An exact copy of the listing below is required, minus its pictures.

Dataset records:
▼

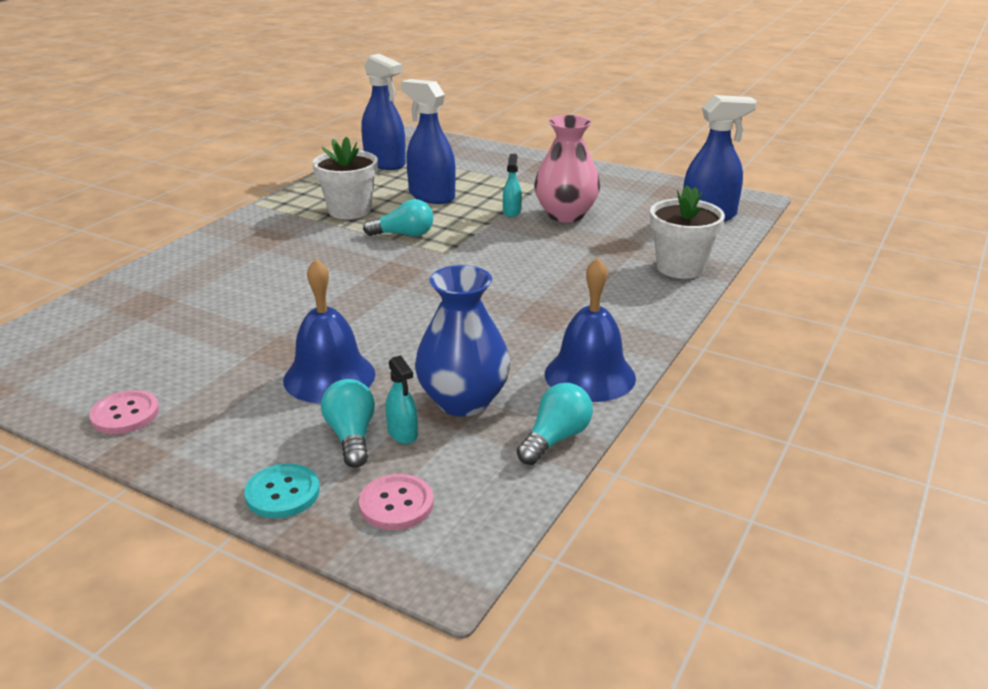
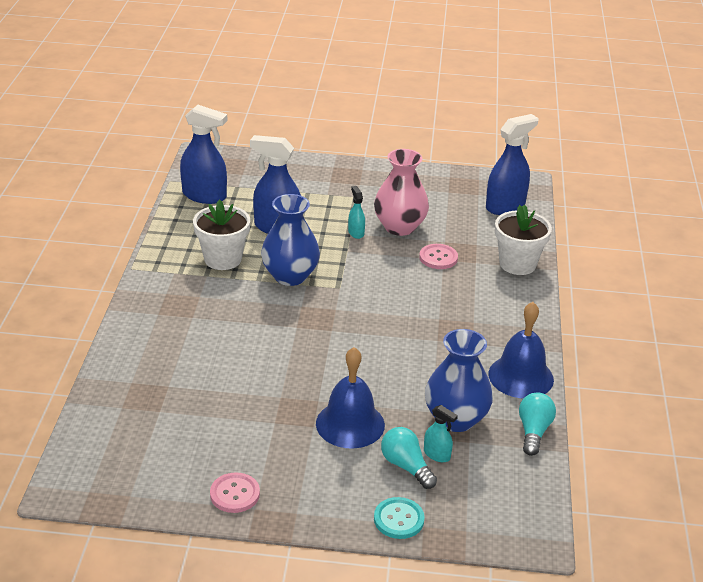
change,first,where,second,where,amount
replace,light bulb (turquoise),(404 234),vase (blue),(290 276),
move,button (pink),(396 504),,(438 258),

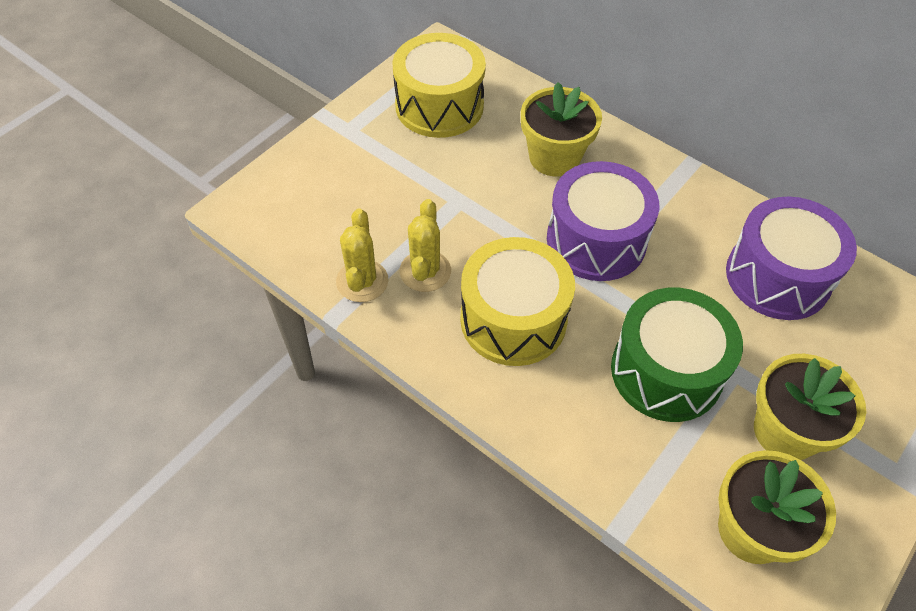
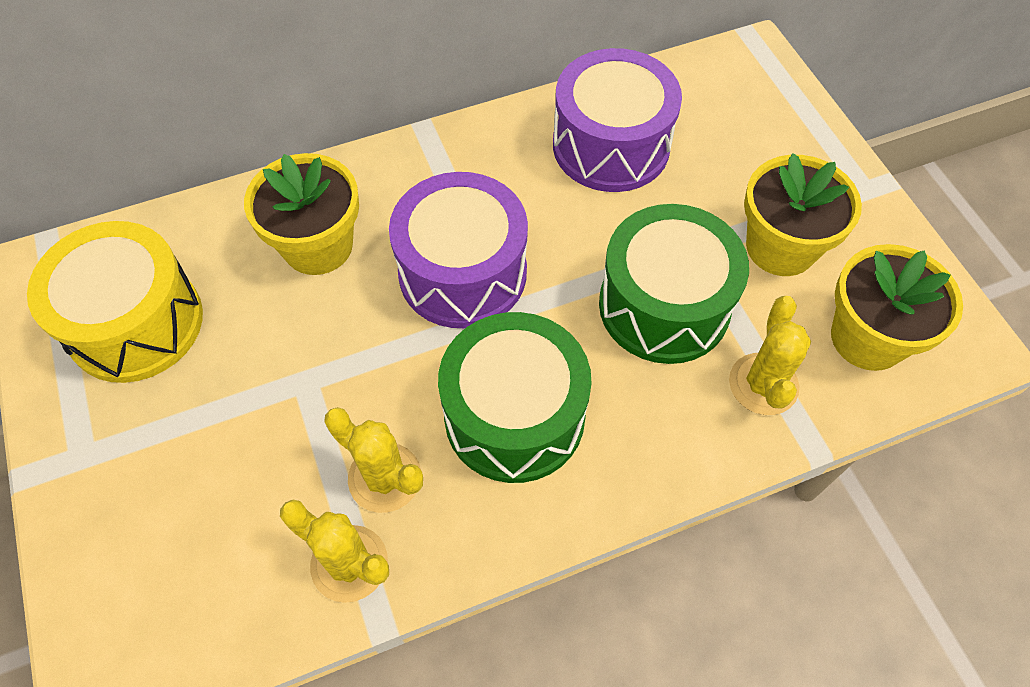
change,first,where,second,where,amount
recolor,drum (yellow),(513 319),drum (green),(514 416),
insert,,,cactus (yellow),(763 384),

▲

Answer box:
change,first,where,second,where,amount
replace,light bulb (turquoise),(404 234),vase (blue),(290 276),
move,button (pink),(396 504),,(438 258),

change,first,where,second,where,amount
recolor,drum (yellow),(513 319),drum (green),(514 416),
insert,,,cactus (yellow),(763 384),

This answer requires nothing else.